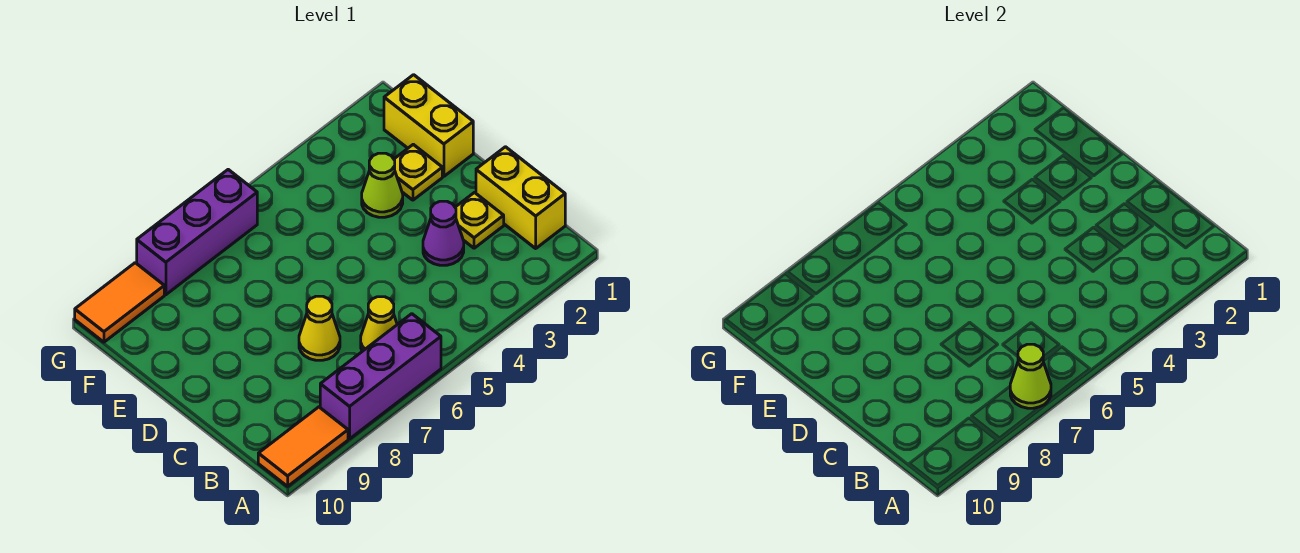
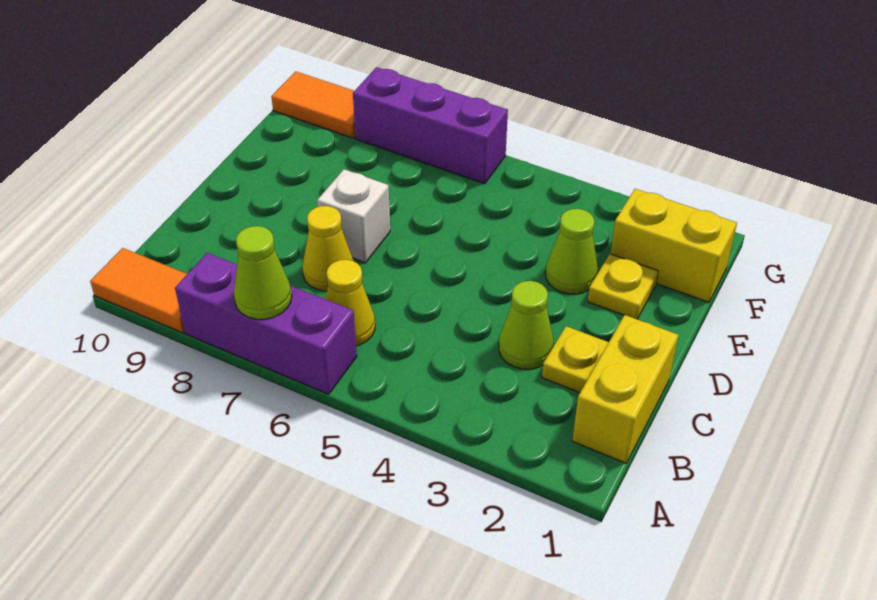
purple cone C3 level 1 -> lime cone C3 level 1
none -> white brick D7 level 1
yellow brick E1:F1 level 1 -> yellow brick F1:F2 level 1

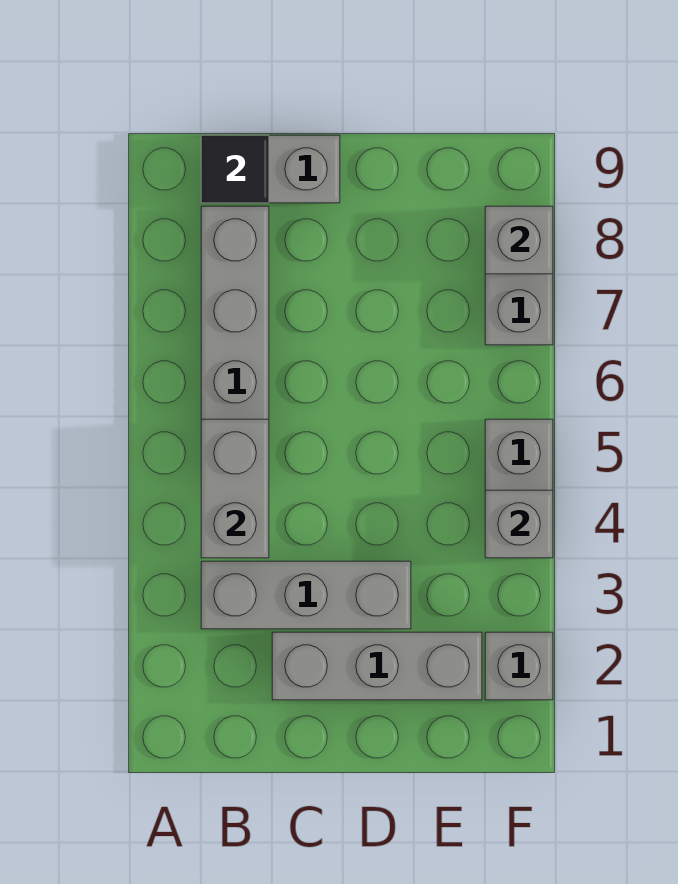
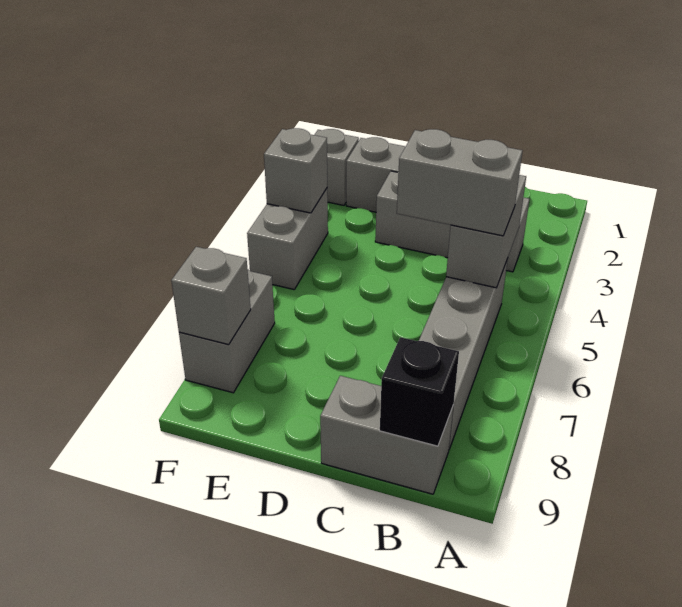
none -> grey brick B5:C5 level 3
black tile B9 level 2 -> black brick B9 level 2

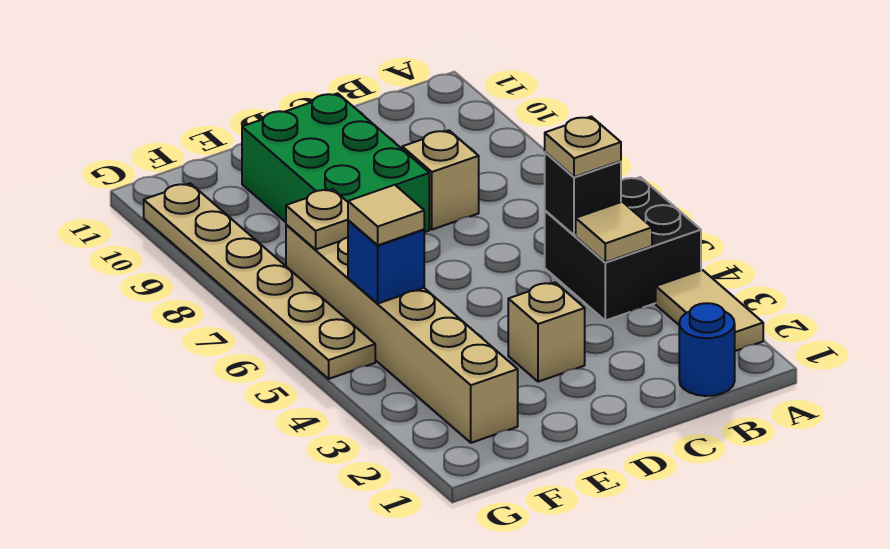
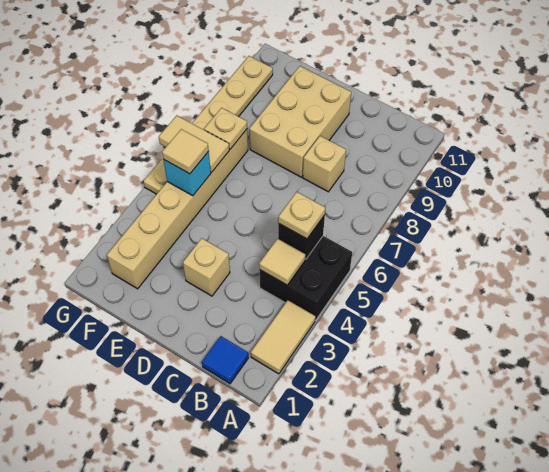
blue round brick B1 level 1 -> blue tile B1 level 1
green brick D8:E10 level 1 -> tan brick D8:E10 level 1
blue brick F5 level 2 -> cyan brick F5 level 2
none -> tan tile F6:G6 level 2

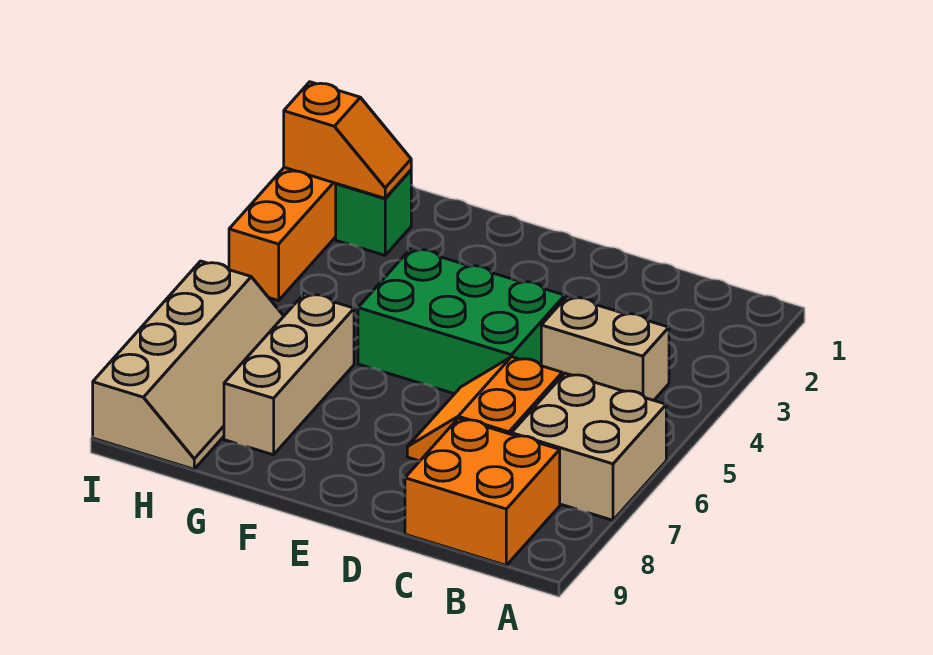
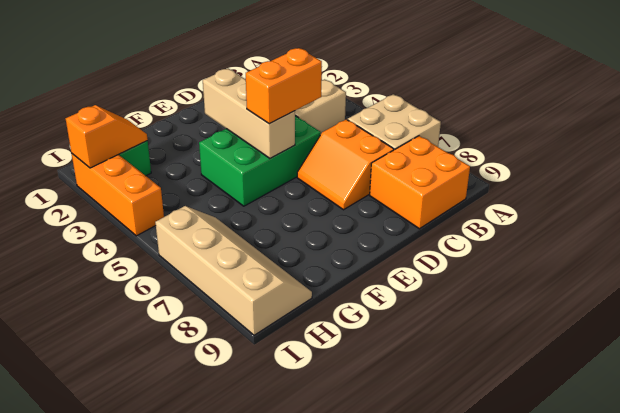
none -> orange brick D5:E5 level 3
tan brick G6:G8 level 1 -> tan brick E3:E5 level 2

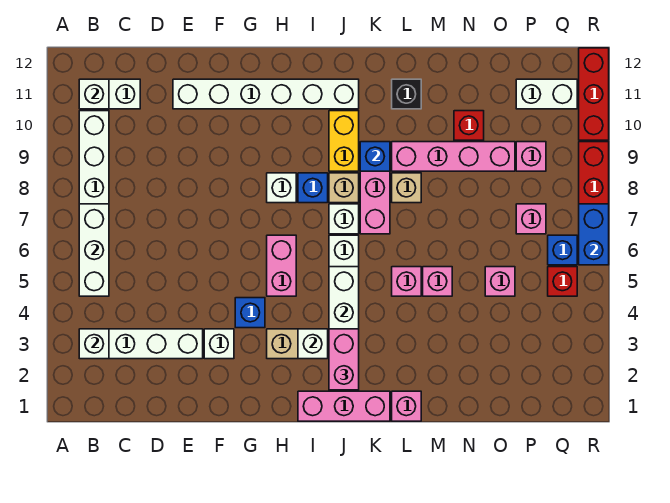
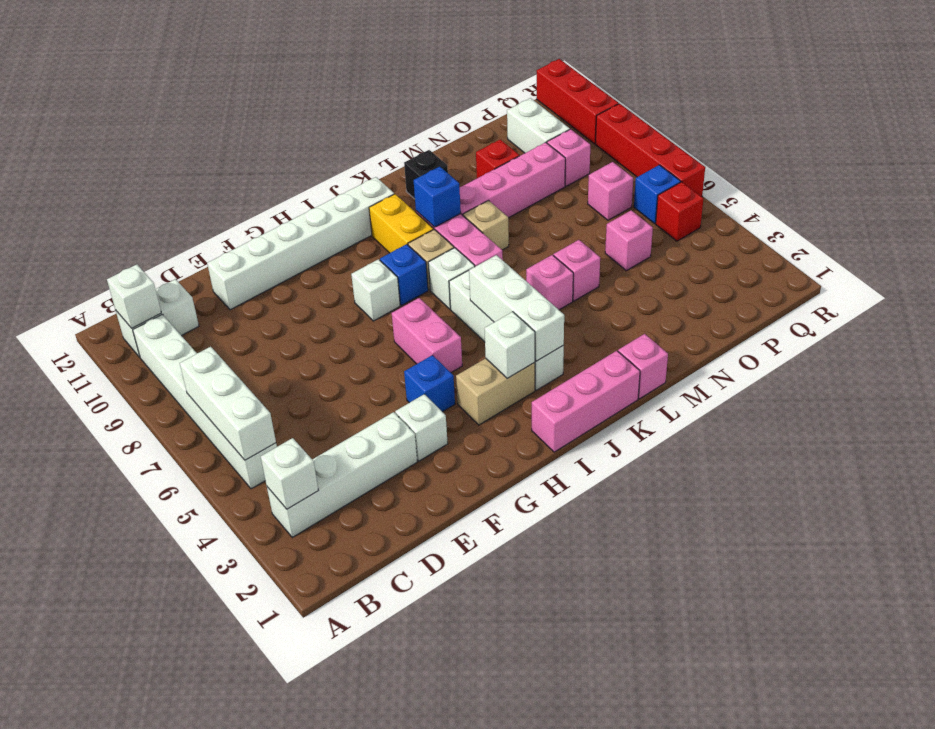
pink brick J2:J3 level 3 -> none
white brick P11:Q11 level 1 -> white brick P10:P11 level 1
blue brick R6:R7 level 2 -> none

========

An exact copy of every line above, minus the pictures, is the required output.

purple cone C3 level 1 -> lime cone C3 level 1
none -> white brick D7 level 1
yellow brick E1:F1 level 1 -> yellow brick F1:F2 level 1

none -> grey brick B5:C5 level 3
black tile B9 level 2 -> black brick B9 level 2

blue round brick B1 level 1 -> blue tile B1 level 1
green brick D8:E10 level 1 -> tan brick D8:E10 level 1
blue brick F5 level 2 -> cyan brick F5 level 2
none -> tan tile F6:G6 level 2

none -> orange brick D5:E5 level 3
tan brick G6:G8 level 1 -> tan brick E3:E5 level 2

pink brick J2:J3 level 3 -> none
white brick P11:Q11 level 1 -> white brick P10:P11 level 1
blue brick R6:R7 level 2 -> none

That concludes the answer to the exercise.